• **WHAT YOU NEED TO DO**: From the material below, please set down exactly the lines starting with the one with "none -> brown 1x4 brick [365,411,410,597]" and going on through the one with "none -> red 1x2 brick [318,505,410,550]", without a single picture.
════
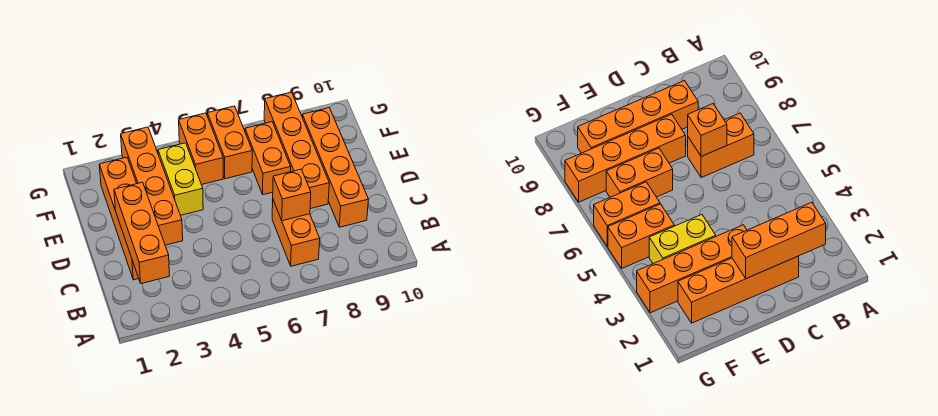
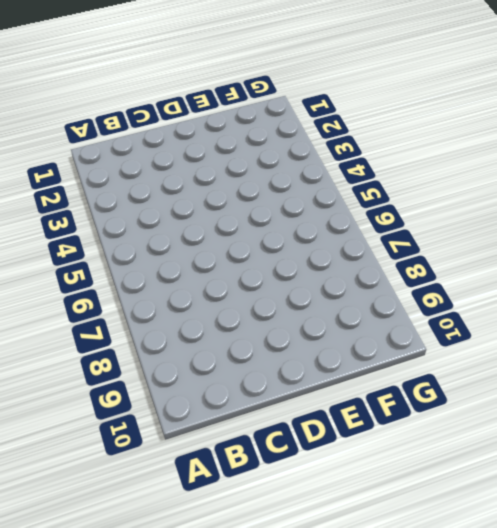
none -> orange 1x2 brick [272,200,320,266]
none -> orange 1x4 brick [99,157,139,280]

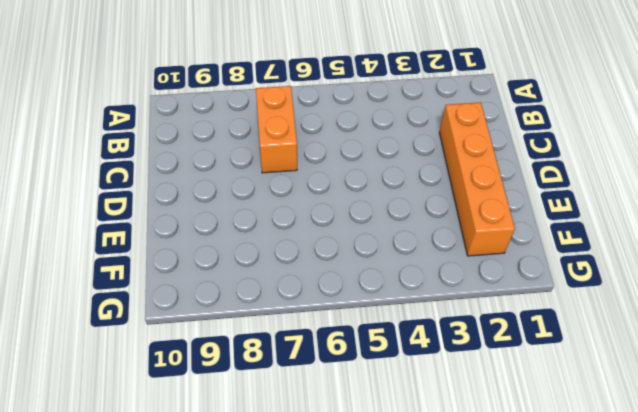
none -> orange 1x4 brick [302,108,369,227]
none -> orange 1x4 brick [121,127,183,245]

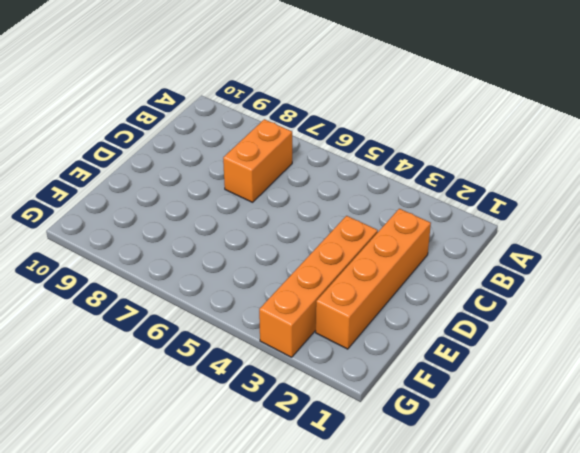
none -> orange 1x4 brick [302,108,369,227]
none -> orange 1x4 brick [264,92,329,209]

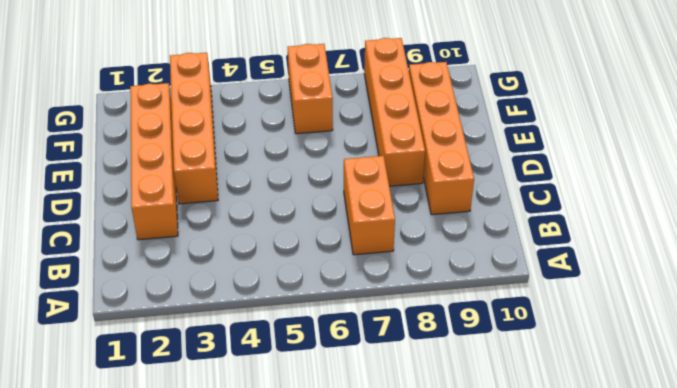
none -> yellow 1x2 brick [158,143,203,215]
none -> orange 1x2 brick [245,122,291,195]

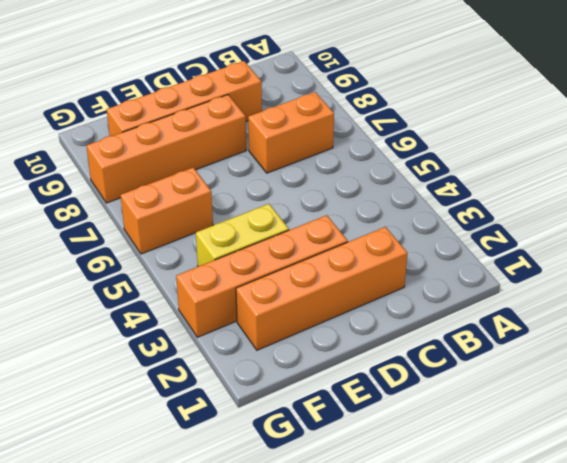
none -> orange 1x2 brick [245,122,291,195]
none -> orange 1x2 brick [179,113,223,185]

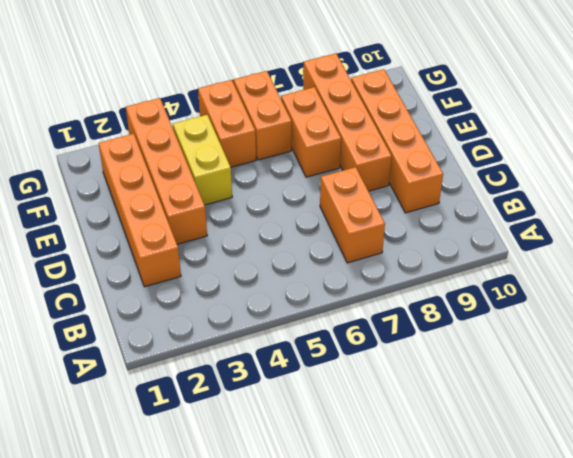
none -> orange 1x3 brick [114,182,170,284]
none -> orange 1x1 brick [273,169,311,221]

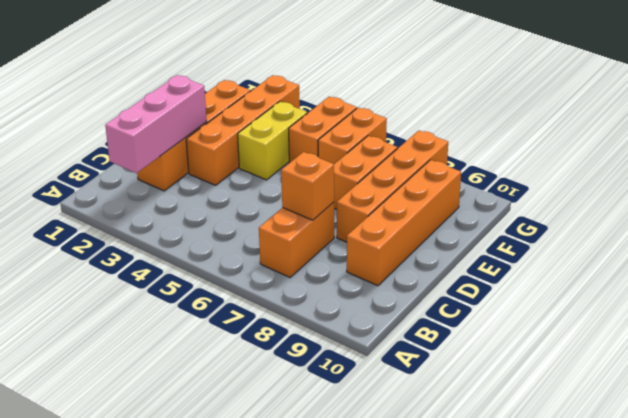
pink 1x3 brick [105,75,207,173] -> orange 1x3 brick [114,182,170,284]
════
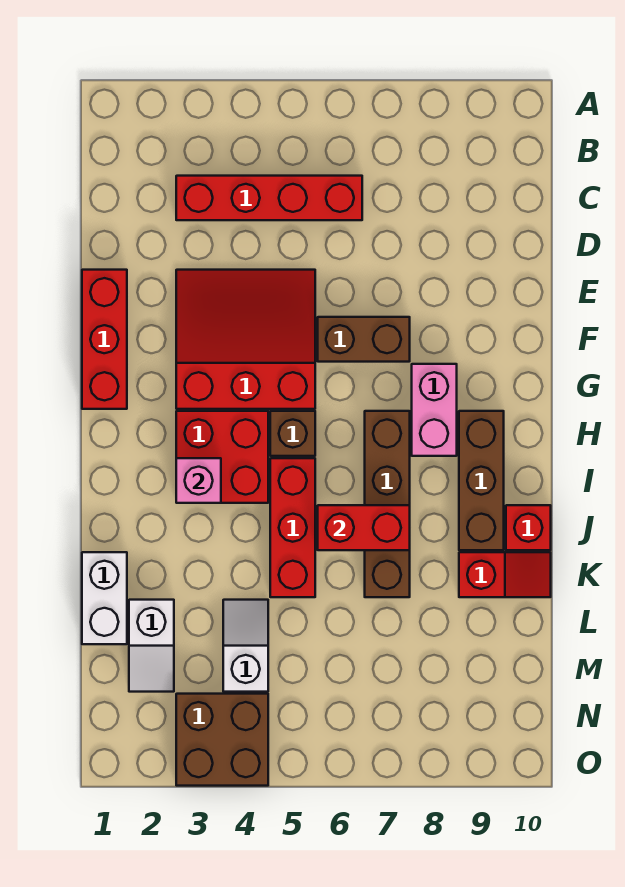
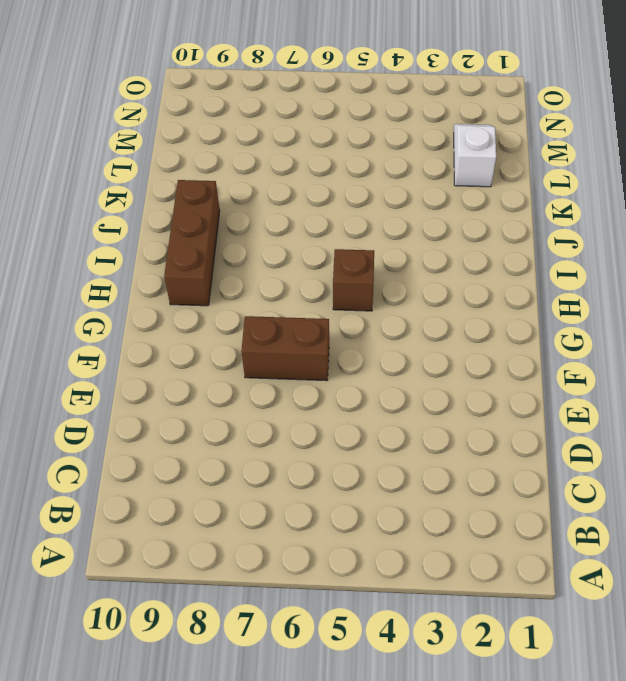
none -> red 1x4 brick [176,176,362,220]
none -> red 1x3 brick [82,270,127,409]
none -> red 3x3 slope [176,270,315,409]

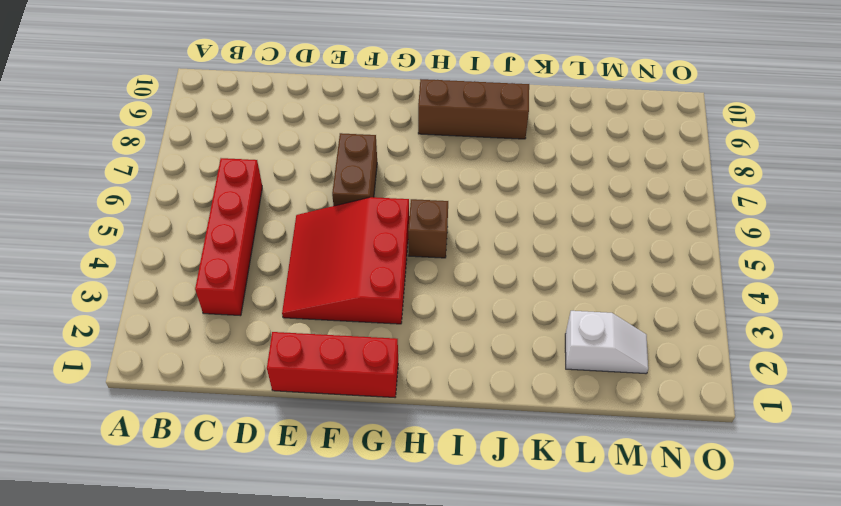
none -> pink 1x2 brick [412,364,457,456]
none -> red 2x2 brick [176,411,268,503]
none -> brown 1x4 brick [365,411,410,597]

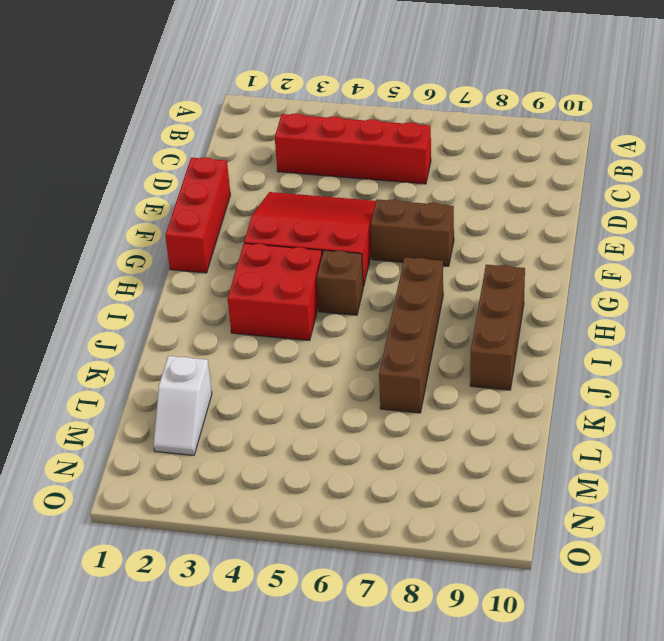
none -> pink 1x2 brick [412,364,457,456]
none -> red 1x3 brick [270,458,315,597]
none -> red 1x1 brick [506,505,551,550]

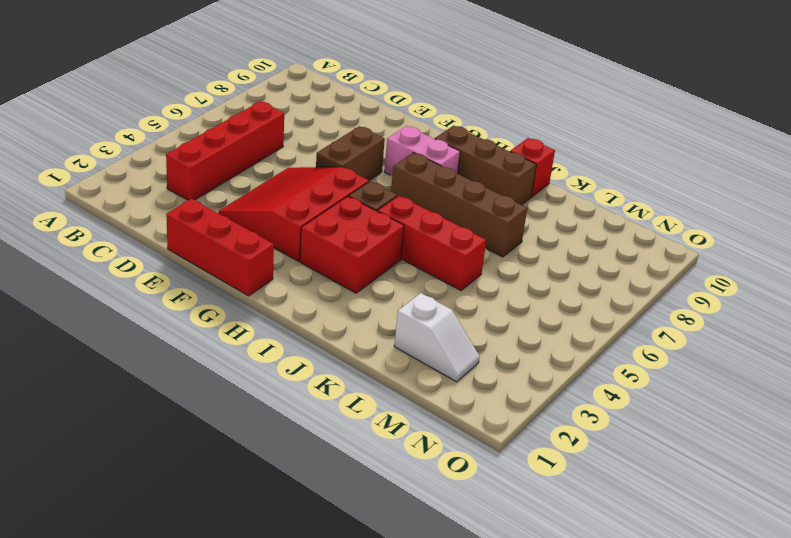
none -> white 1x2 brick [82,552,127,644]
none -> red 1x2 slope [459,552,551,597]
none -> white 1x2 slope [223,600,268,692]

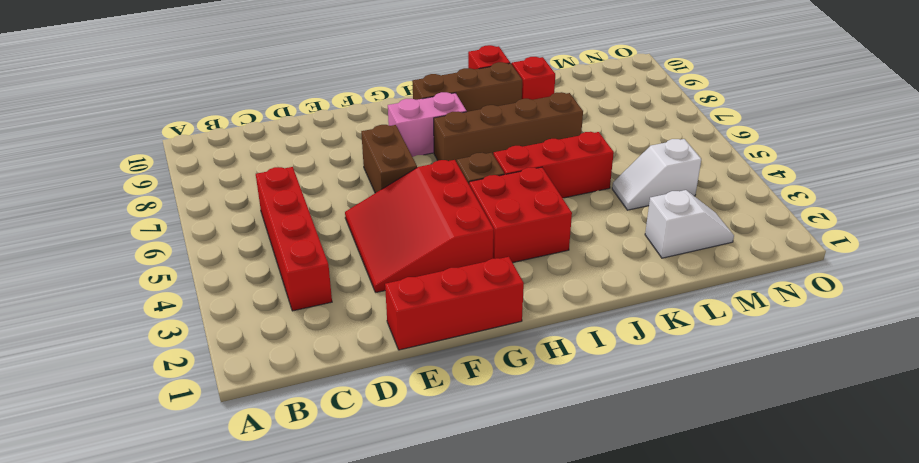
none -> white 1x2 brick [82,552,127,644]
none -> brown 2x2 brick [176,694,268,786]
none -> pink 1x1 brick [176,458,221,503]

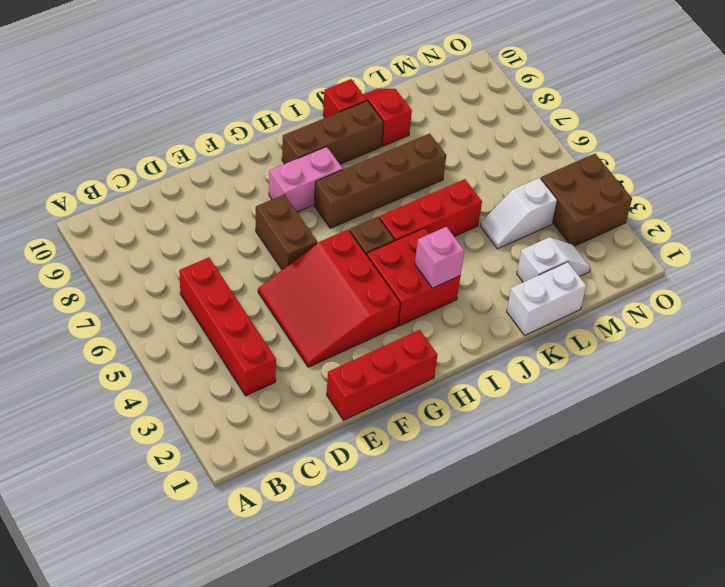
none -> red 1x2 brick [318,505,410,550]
════
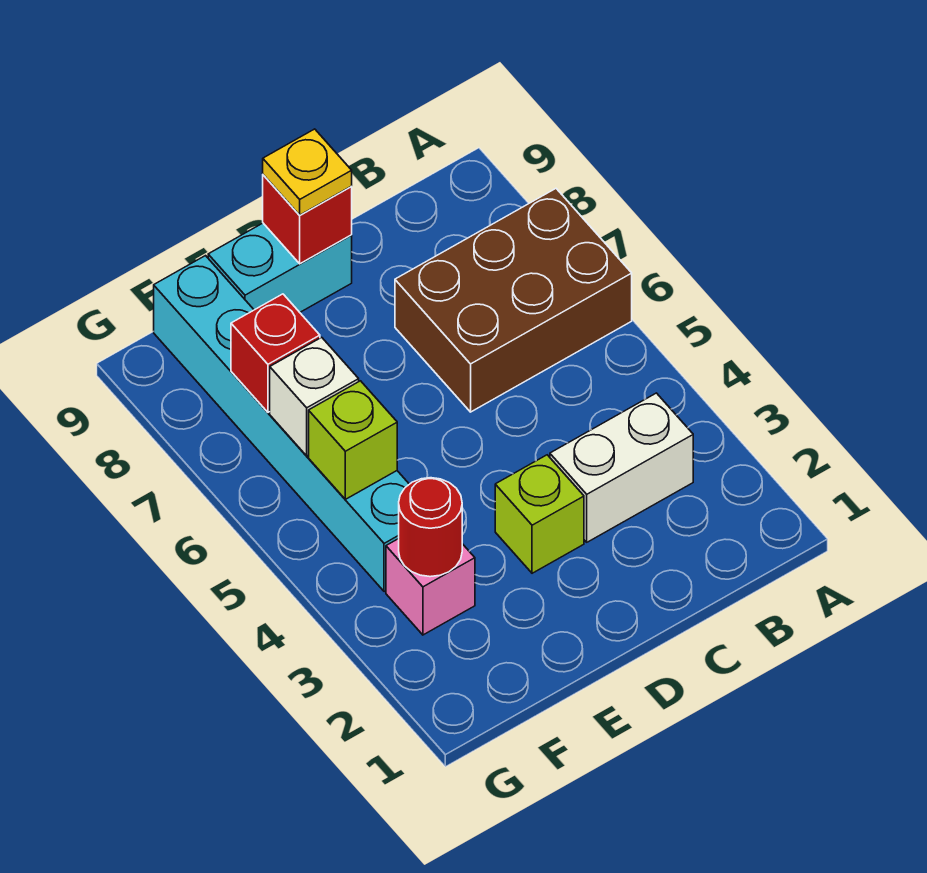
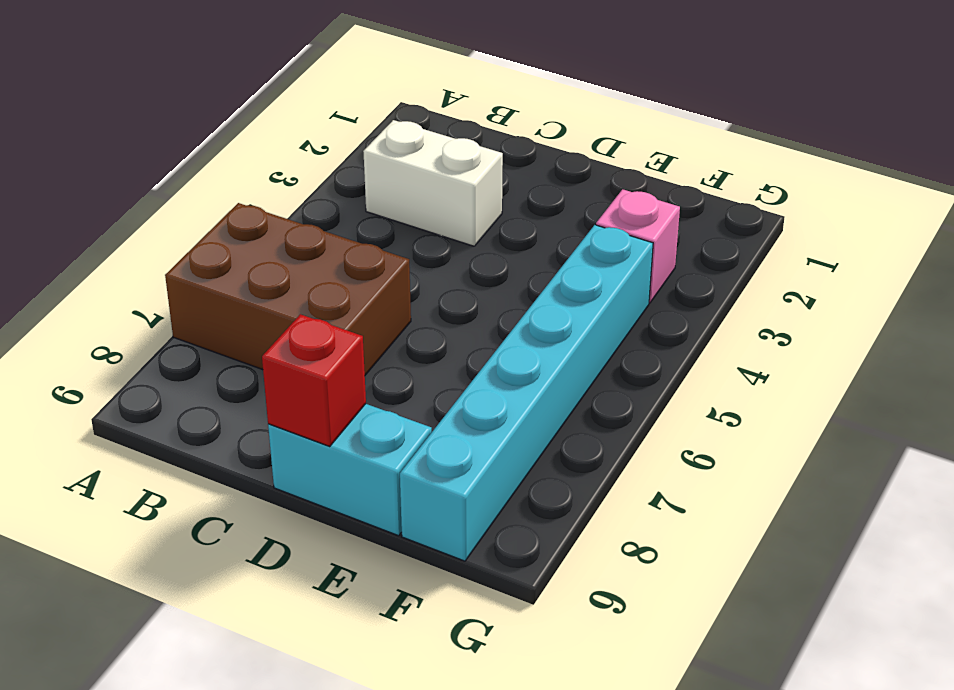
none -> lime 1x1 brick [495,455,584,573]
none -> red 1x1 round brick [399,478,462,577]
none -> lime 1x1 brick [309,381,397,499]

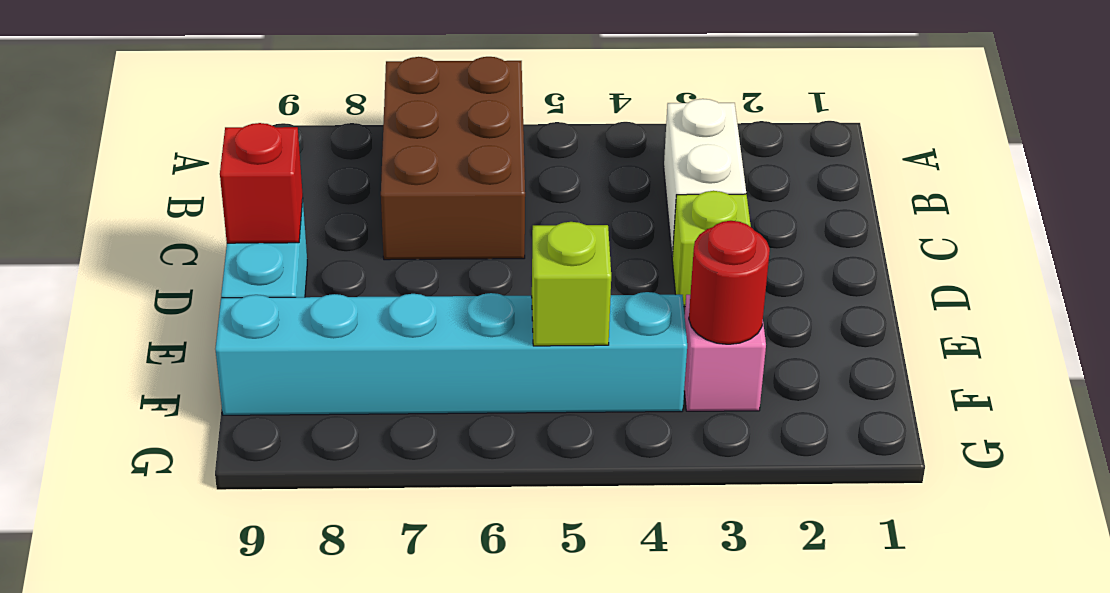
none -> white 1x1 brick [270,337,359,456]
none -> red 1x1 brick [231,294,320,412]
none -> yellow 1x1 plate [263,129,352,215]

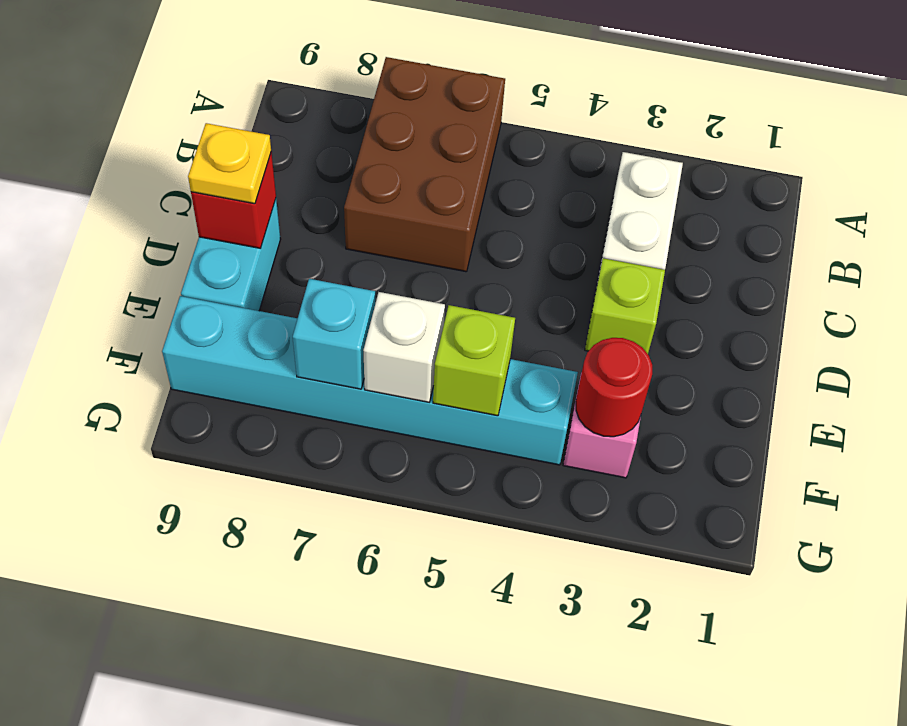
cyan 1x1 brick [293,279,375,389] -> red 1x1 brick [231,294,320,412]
════
• **EXERCISE OUTPUT**:
none -> brown 1x4 brick [365,411,410,597]

none -> pink 1x2 brick [412,364,457,456]
none -> red 1x3 brick [270,458,315,597]
none -> red 1x1 brick [506,505,551,550]

none -> white 1x2 brick [82,552,127,644]
none -> red 1x2 slope [459,552,551,597]
none -> white 1x2 slope [223,600,268,692]

none -> white 1x2 brick [82,552,127,644]
none -> brown 2x2 brick [176,694,268,786]
none -> pink 1x1 brick [176,458,221,503]

none -> red 1x2 brick [318,505,410,550]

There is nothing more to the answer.